- _Data block_:
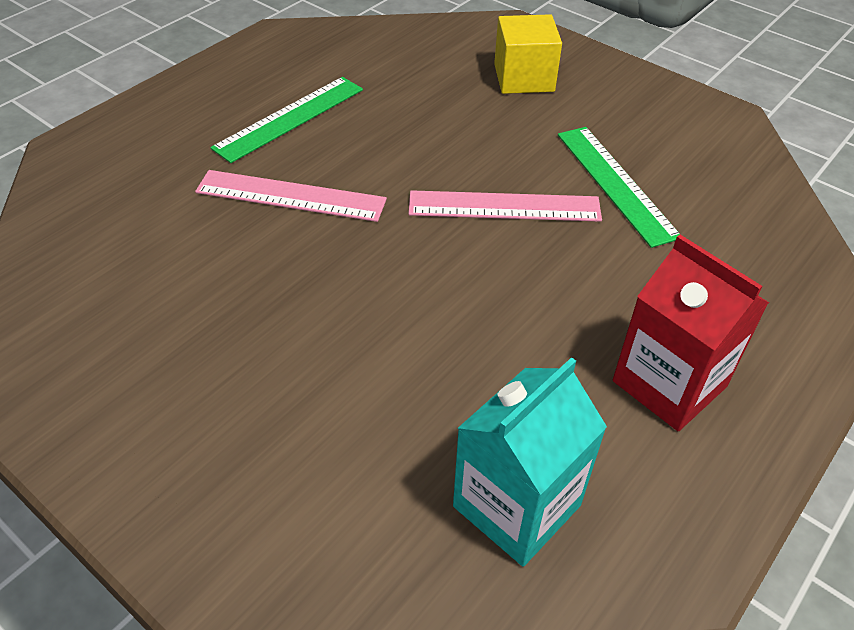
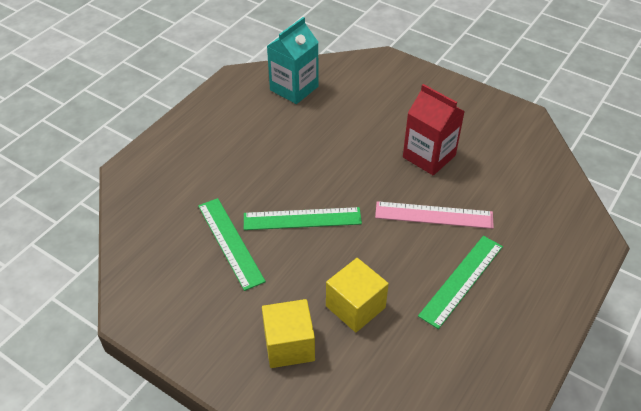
camera: 175 degrees right, 0 degrees up
(438, 103) = (355, 307): none -> yellow cube
(504, 207) = (302, 219): pink ruler -> green ruler
(669, 384) = (225, 132): red carton -> red carton (429, 156)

- _Task details_: All the lines above must be written out exactly, without a single picture.

- _Task answer_:
camera: 175 degrees right, 0 degrees up
(438, 103) = (355, 307): none -> yellow cube
(504, 207) = (302, 219): pink ruler -> green ruler
(669, 384) = (225, 132): red carton -> red carton (429, 156)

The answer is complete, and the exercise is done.